Repeat verbatim the lines of the data below, beginning with the line containing "(175, 231) = (707, 175): purple" and continuing to the end.

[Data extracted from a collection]
--- START ---

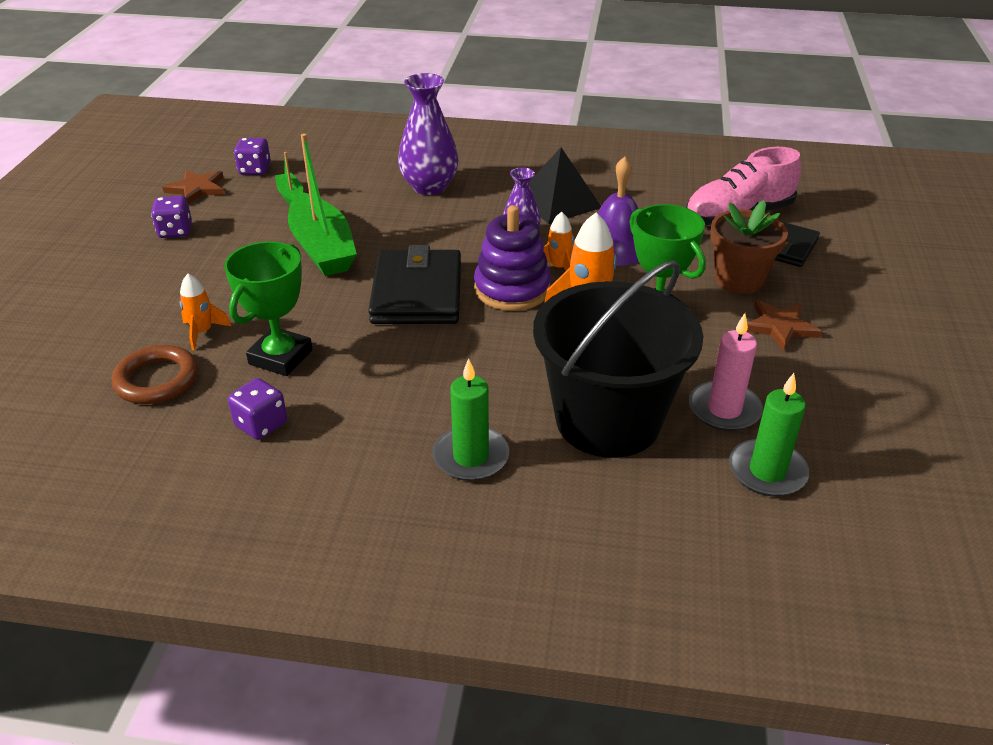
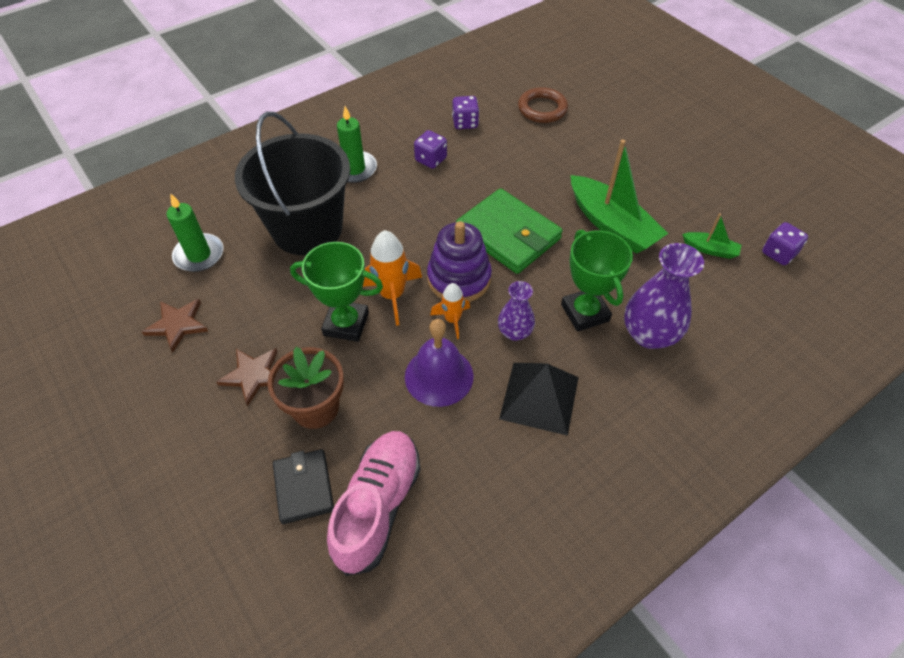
camera: 135 degrees right, 15 degrees up
(175, 231) = (707, 175): purple dice -> purple dice (431, 159)
(197, 189) = (769, 210): brown star -> brown star (177, 325)
(202, 332) = (568, 138): orange rocket -> none
(280, 357) = (511, 152): green trophy -> green trophy (585, 312)
(322, 248) = (612, 225): green boat -> green boat turned 150 degrees counterclockwise
(417, 293) = (508, 234): black wallet -> green wallet
(724, 409) = (247, 278): pink candle -> none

--- END ---

* _Output of the task_:
(175, 231) = (707, 175): purple dice -> purple dice (431, 159)
(197, 189) = (769, 210): brown star -> brown star (177, 325)
(202, 332) = (568, 138): orange rocket -> none
(280, 357) = (511, 152): green trophy -> green trophy (585, 312)
(322, 248) = (612, 225): green boat -> green boat turned 150 degrees counterclockwise
(417, 293) = (508, 234): black wallet -> green wallet
(724, 409) = (247, 278): pink candle -> none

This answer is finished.